Data shown
####

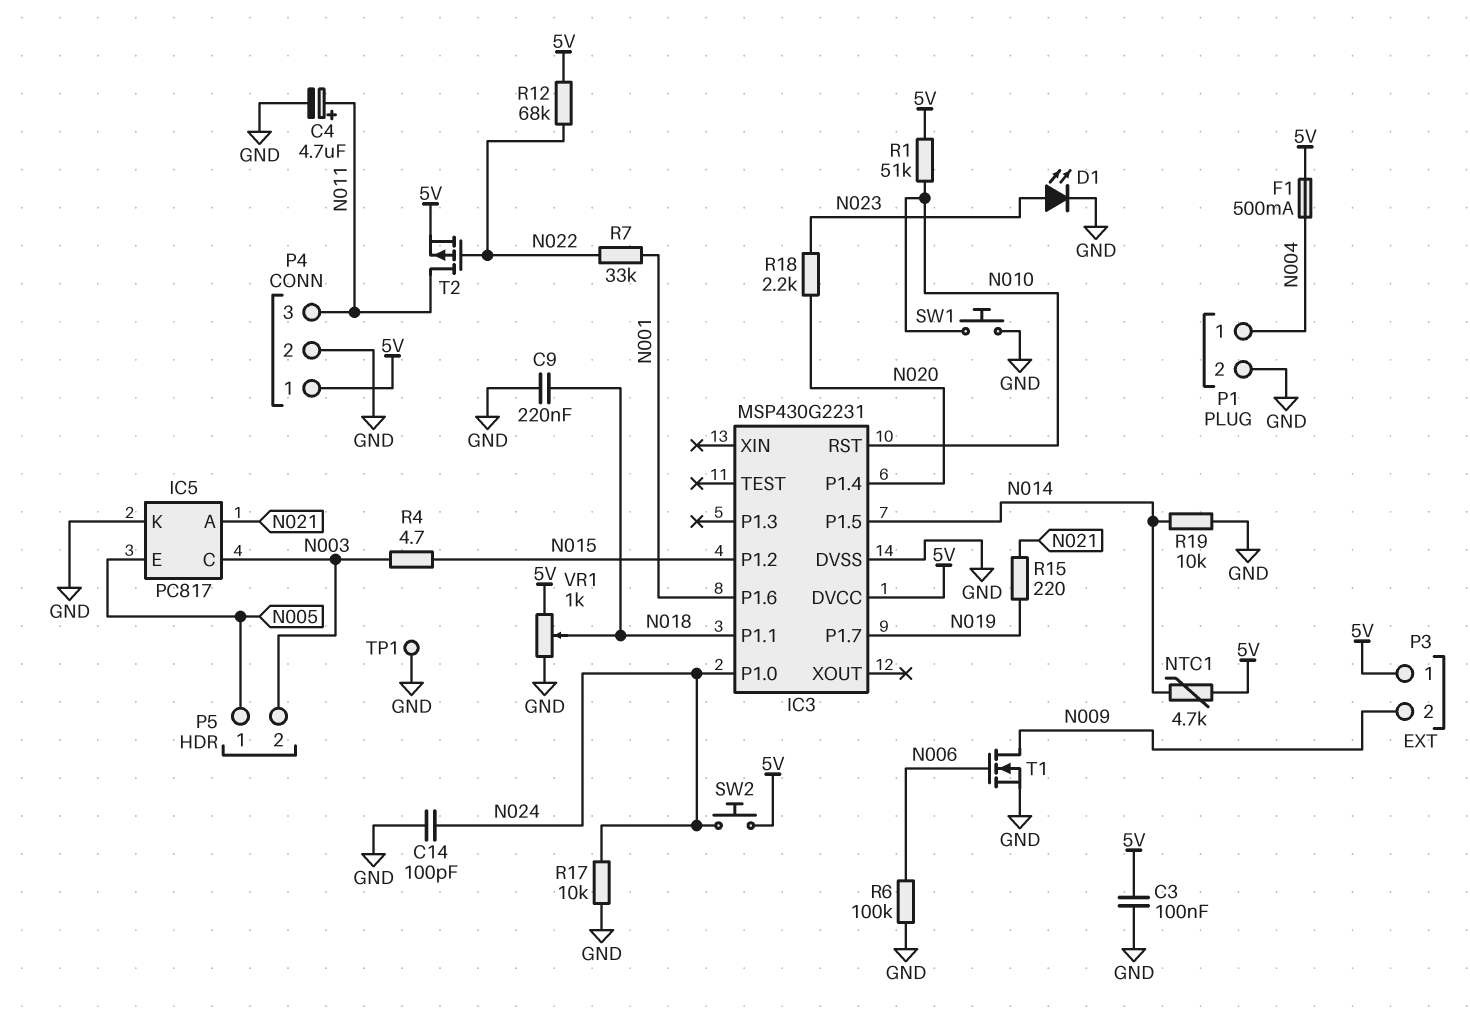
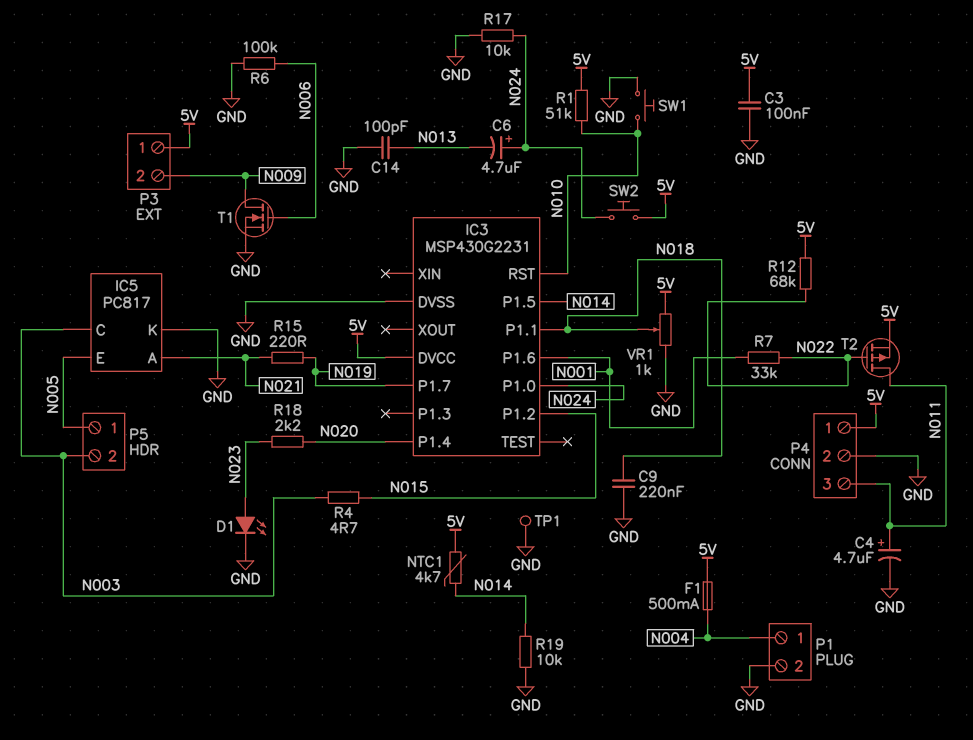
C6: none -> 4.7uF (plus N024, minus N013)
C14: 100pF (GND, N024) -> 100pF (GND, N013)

####

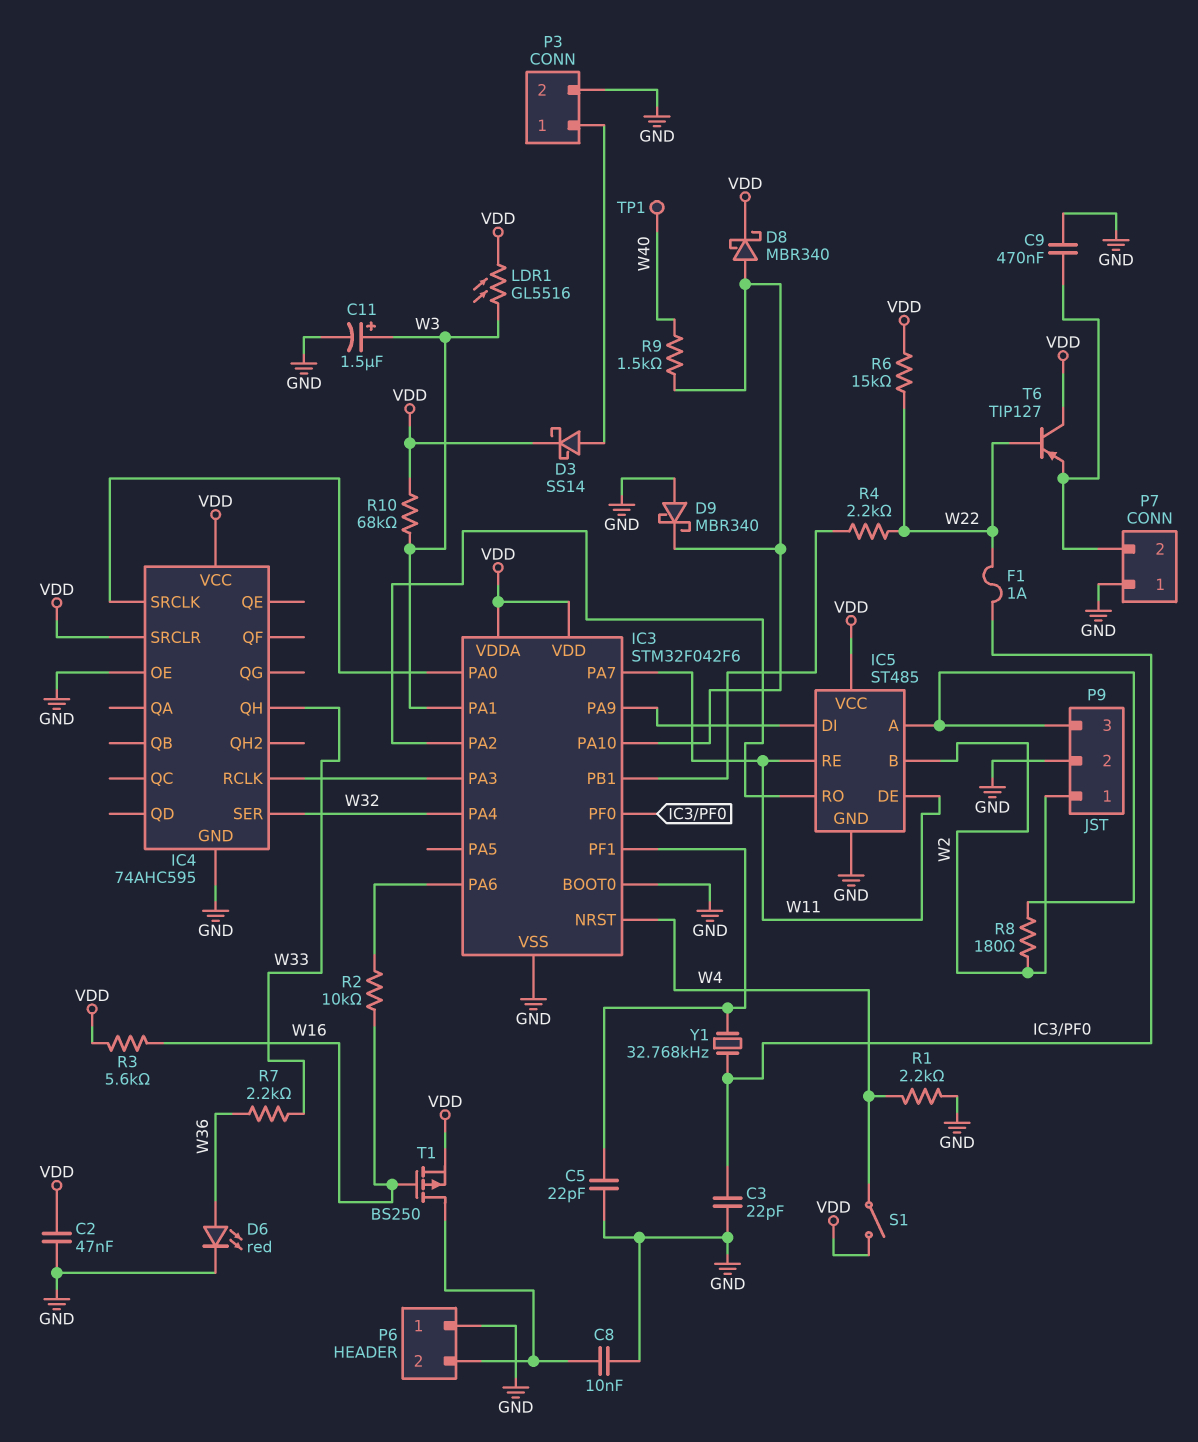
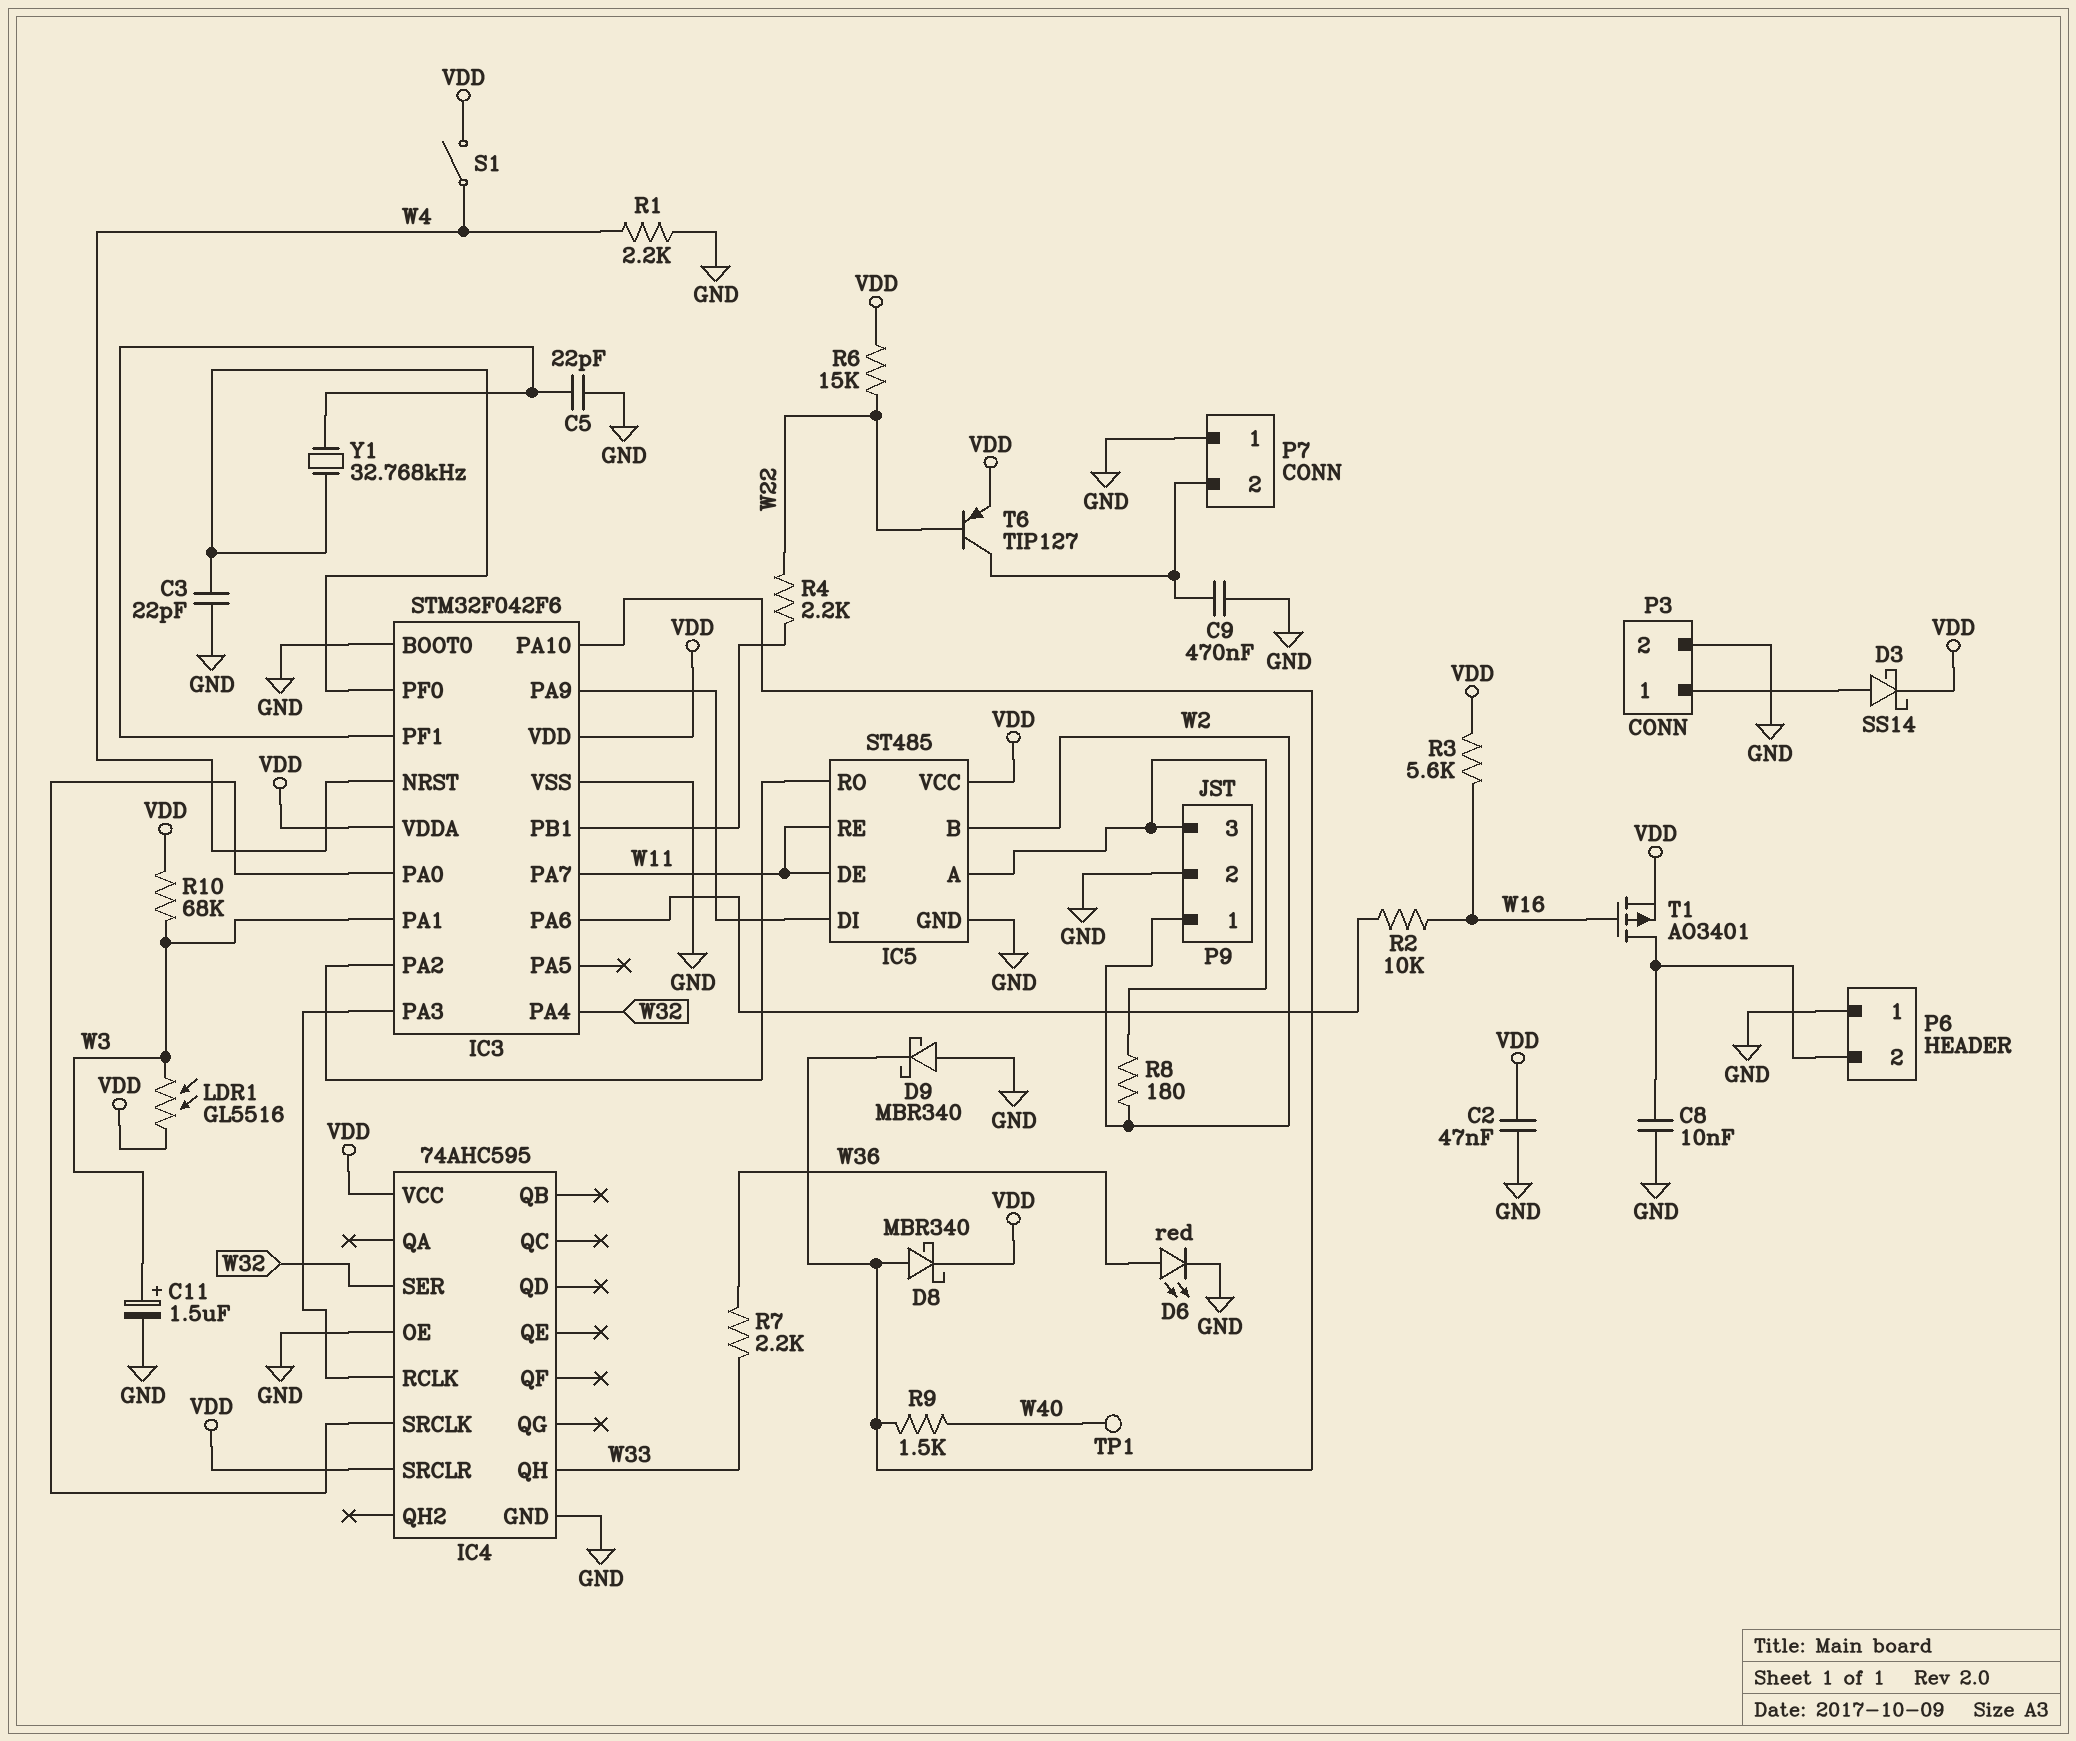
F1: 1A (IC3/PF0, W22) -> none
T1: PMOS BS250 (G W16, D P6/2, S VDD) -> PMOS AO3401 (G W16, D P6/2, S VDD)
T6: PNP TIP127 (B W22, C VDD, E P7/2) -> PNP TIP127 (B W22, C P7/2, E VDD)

####

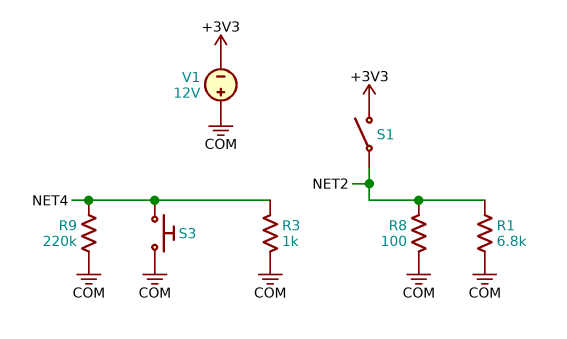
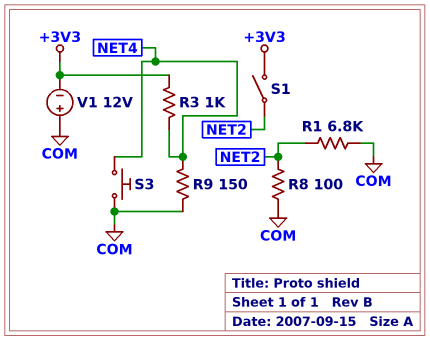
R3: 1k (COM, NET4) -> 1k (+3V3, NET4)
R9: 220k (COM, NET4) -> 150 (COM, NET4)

####

Description of the task
Lines containing the word "none" are to be pulled from the records and copied.

Answer to this exercise
C6: none -> 4.7uF (plus N024, minus N013)
F1: 1A (IC3/PF0, W22) -> none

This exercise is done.